THE PROBLEM –
Which lines in the records below contain the word "white"? Copy each one.

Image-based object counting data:
----------------------------------------

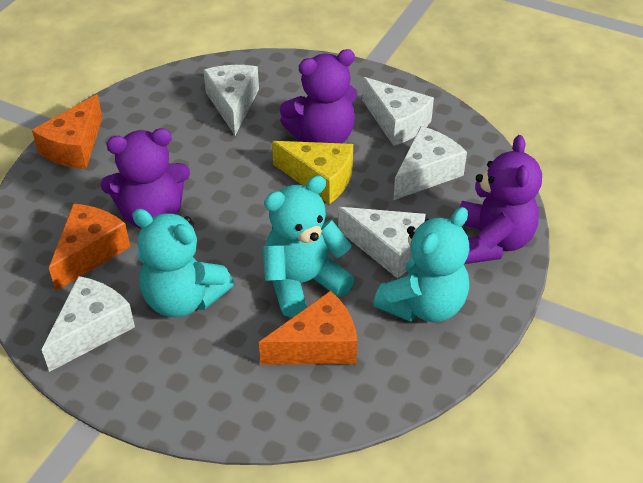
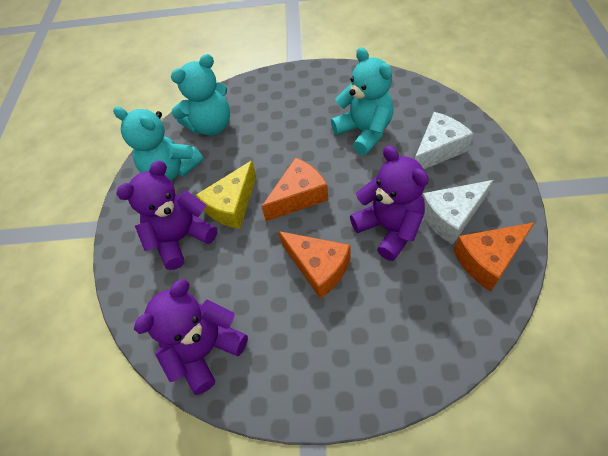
white cheese: [41,276,135,372] [203,65,259,135] [338,207,426,279] [362,77,434,146] [393,126,467,200] = 5 -> [415,112,474,169] [423,180,493,245] = 2

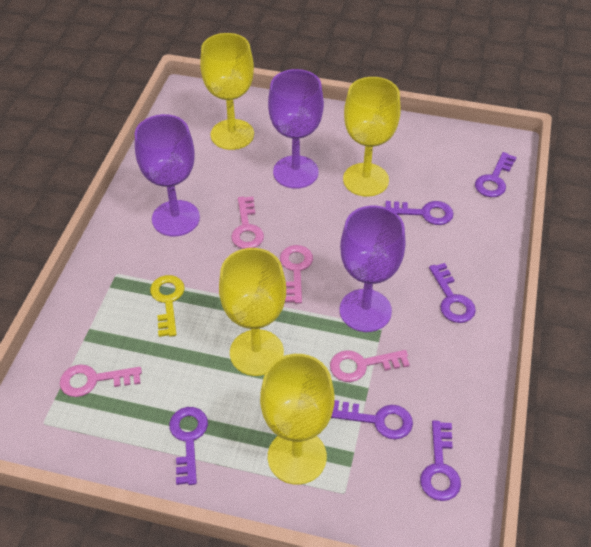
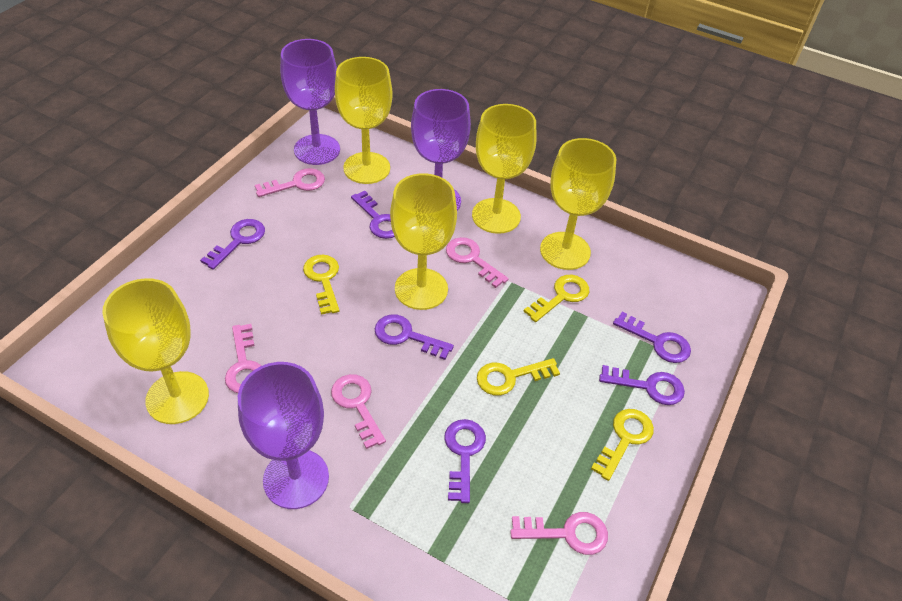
pink key: [60,365,142,397] [231,196,264,249] [280,245,313,303] [330,350,410,382] = 4 -> [225,324,262,393] [255,168,325,197] [331,374,386,449] [446,237,509,288] [510,512,608,555] = 5
yellow goblet: [200,33,254,150] [219,248,286,376] [260,354,334,485] [343,77,401,197] = 4 -> [102,278,209,424] [335,57,393,184] [390,173,457,310] [472,104,536,234] [540,138,616,270] = 5
yellow key: [150,275,185,337] = 1 -> [303,255,339,315] [477,358,560,396] [524,275,589,322] [591,409,654,481] = 4

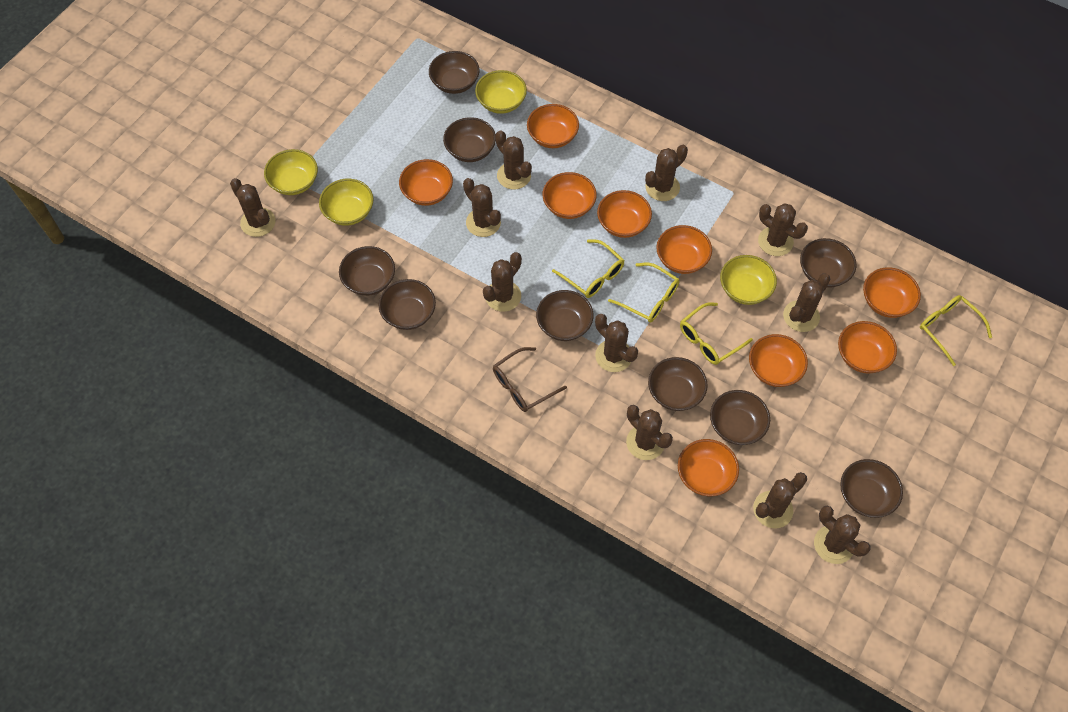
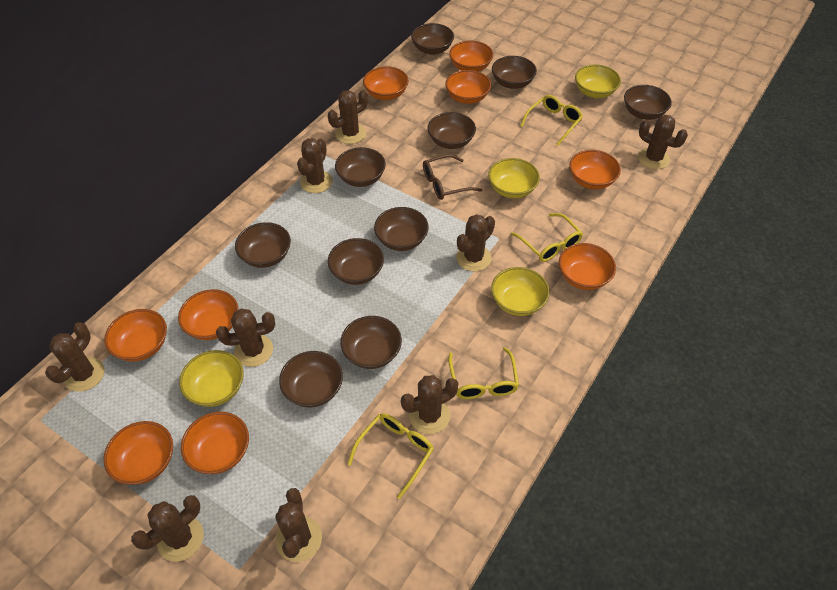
brown bowl: [339,246,395,296] [378,279,436,330] [429,51,480,94] [443,117,496,162] [536,290,593,341] [648,357,708,411] [710,390,770,445] [800,238,857,288] [840,459,903,518] = 9 -> [235,222,291,268] [279,351,343,408] [328,238,384,285] [335,147,386,187] [340,316,402,369] [374,207,429,251] [411,23,454,55] [428,112,476,149] [492,56,537,89] [624,85,672,120] = 10
brown cactus: [230,178,275,237] [463,178,501,237] [483,252,522,312] [495,130,532,189] [595,314,638,372] [626,405,673,460] [645,145,688,201] [753,472,807,528] [758,203,808,256] [783,273,830,332] [814,506,870,564] = 11 -> [45,322,104,392] [131,495,204,562] [216,309,275,367] [275,488,322,562] [297,138,333,193] [328,90,368,144] [401,375,458,434] [456,214,495,272] [638,115,688,169] = 9

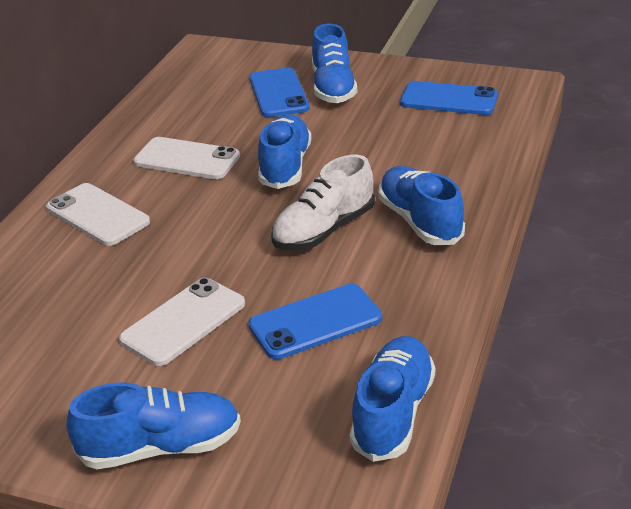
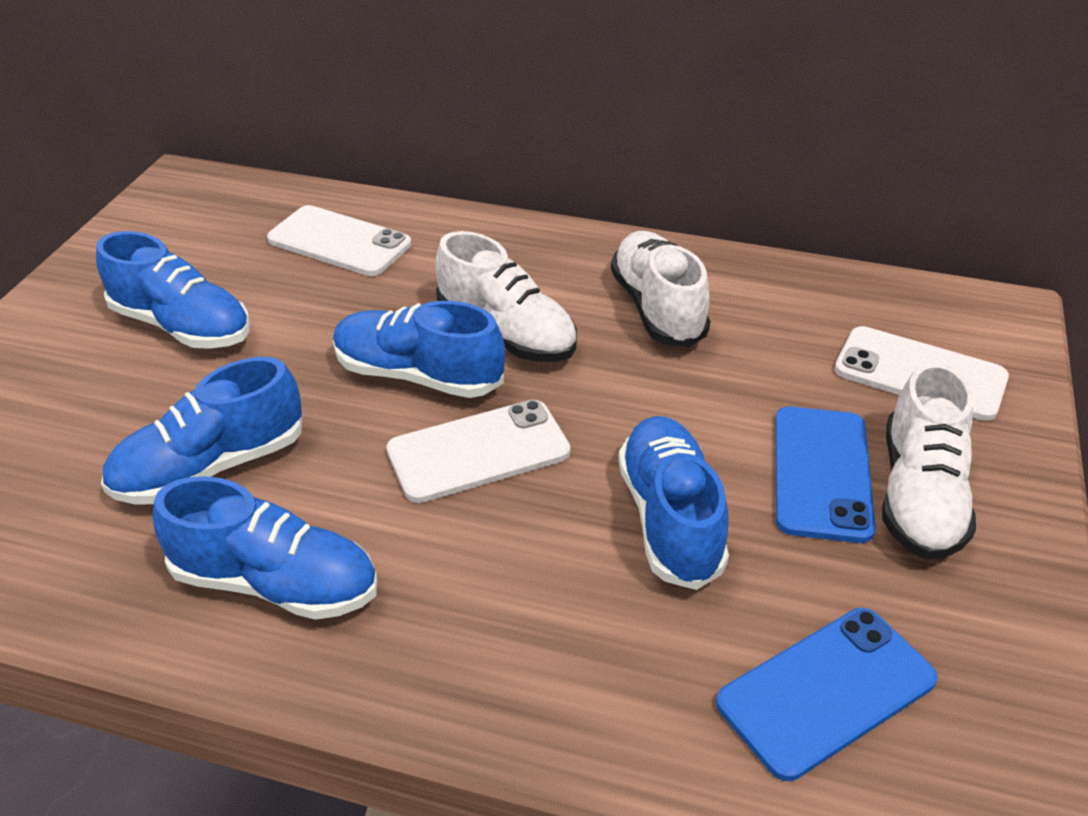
blue phone: [248,284,382,360] [250,68,309,117] [400,81,498,115] = 3 -> [716,608,938,781] [775,407,876,543] = 2
white shoe: [271,155,375,250] = 1 -> [435,231,577,362] [611,231,710,347] [882,362,976,560] = 3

----------------------------------------

RESULT –
white cheese: [41,276,135,372] [203,65,259,135] [338,207,426,279] [362,77,434,146] [393,126,467,200] = 5 -> [415,112,474,169] [423,180,493,245] = 2
white shoe: [271,155,375,250] = 1 -> [435,231,577,362] [611,231,710,347] [882,362,976,560] = 3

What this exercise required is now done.